┌────────

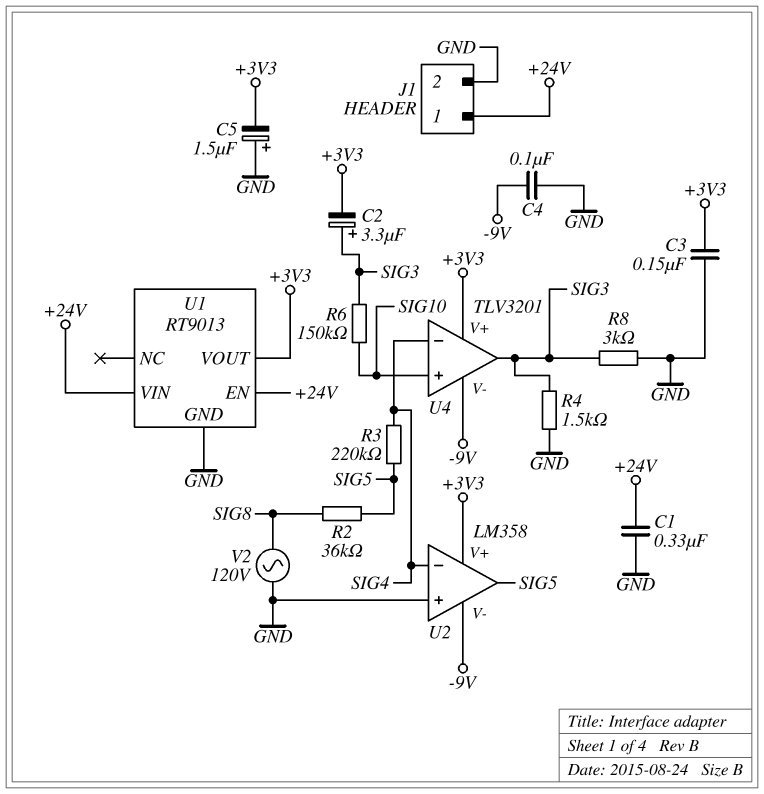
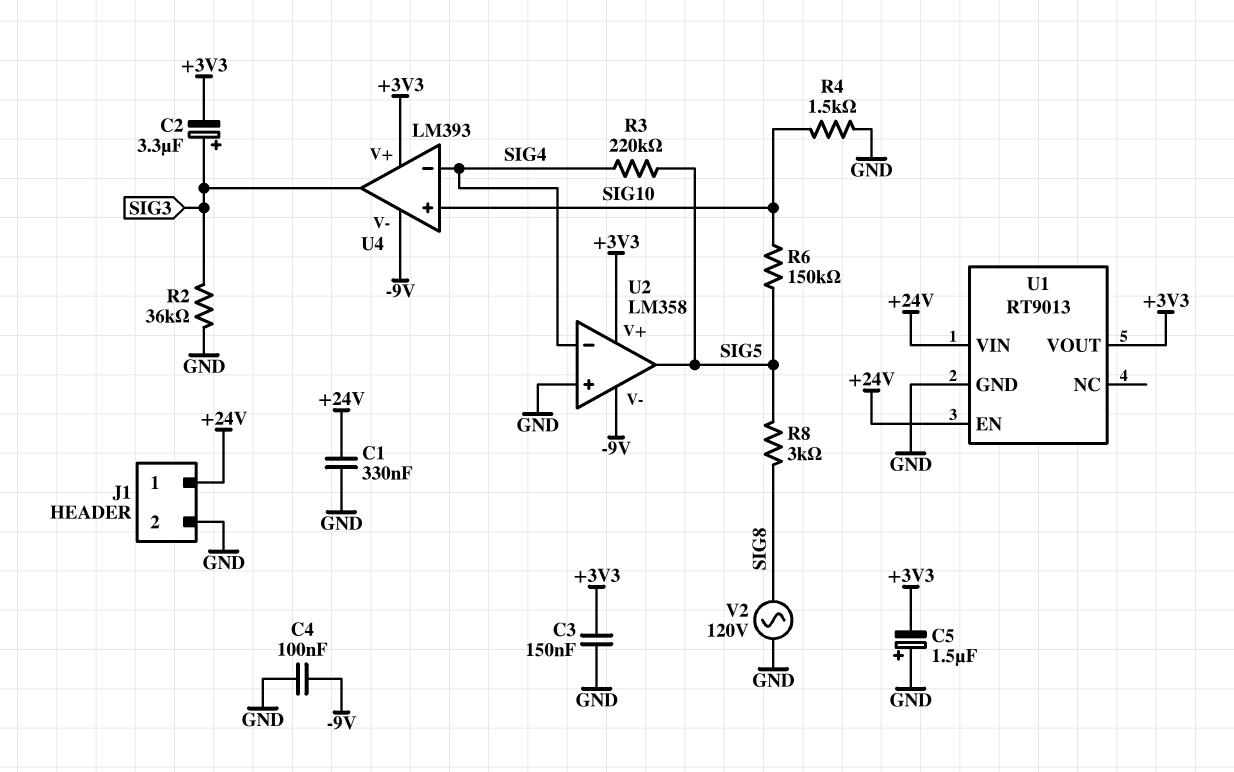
R2: 36k (SIG5, SIG8) -> 36k (GND, SIG3)
R4: 1.5k (GND, SIG3) -> 1.5k (GND, SIG10)
R6: 150k (SIG3, SIG10) -> 150k (SIG5, SIG10)
R8: 3k (GND, SIG3) -> 3k (SIG5, SIG8)
U4: TLV3201 -> LM393

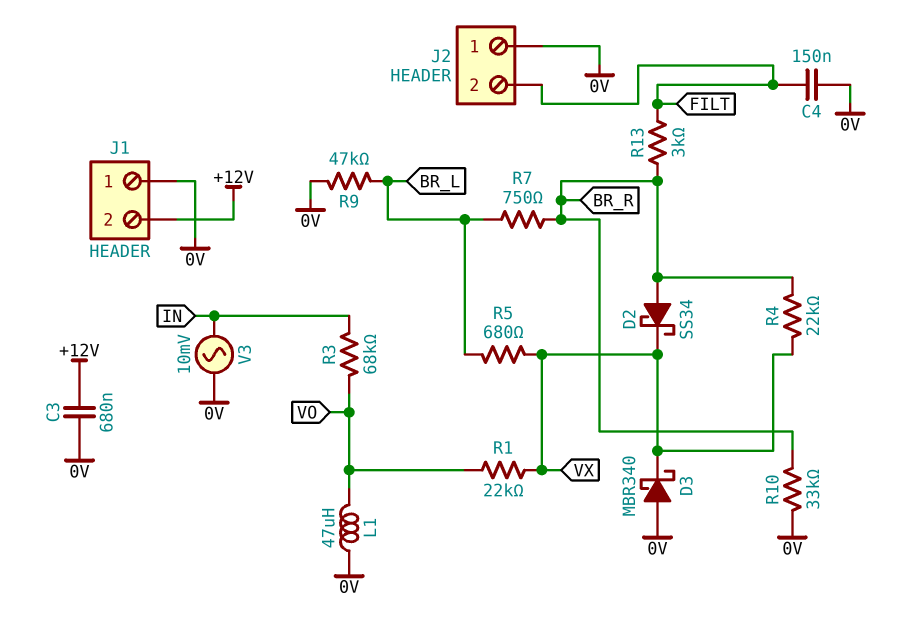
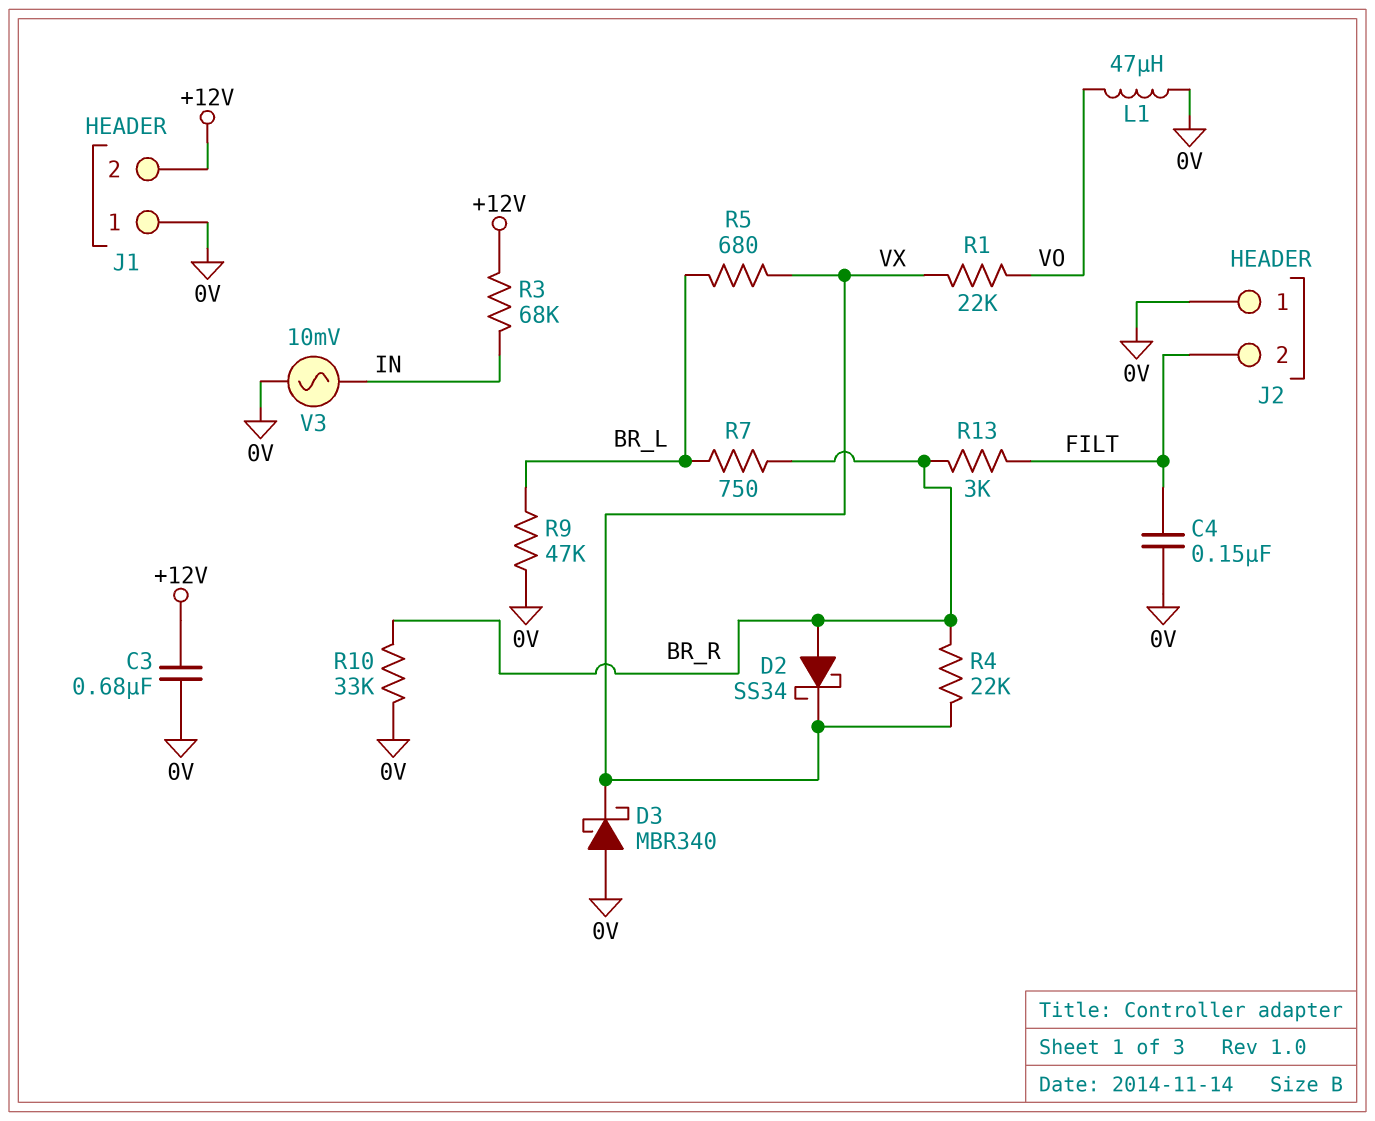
R3: 68k (IN, VO) -> 68k (+12V, IN)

└────────

Activity:
Images stay out, but the rest of the records must be retyped exactly.

Task output:
R2: 36k (SIG5, SIG8) -> 36k (GND, SIG3)
R4: 1.5k (GND, SIG3) -> 1.5k (GND, SIG10)
R6: 150k (SIG3, SIG10) -> 150k (SIG5, SIG10)
R8: 3k (GND, SIG3) -> 3k (SIG5, SIG8)
U4: TLV3201 -> LM393

R3: 68k (IN, VO) -> 68k (+12V, IN)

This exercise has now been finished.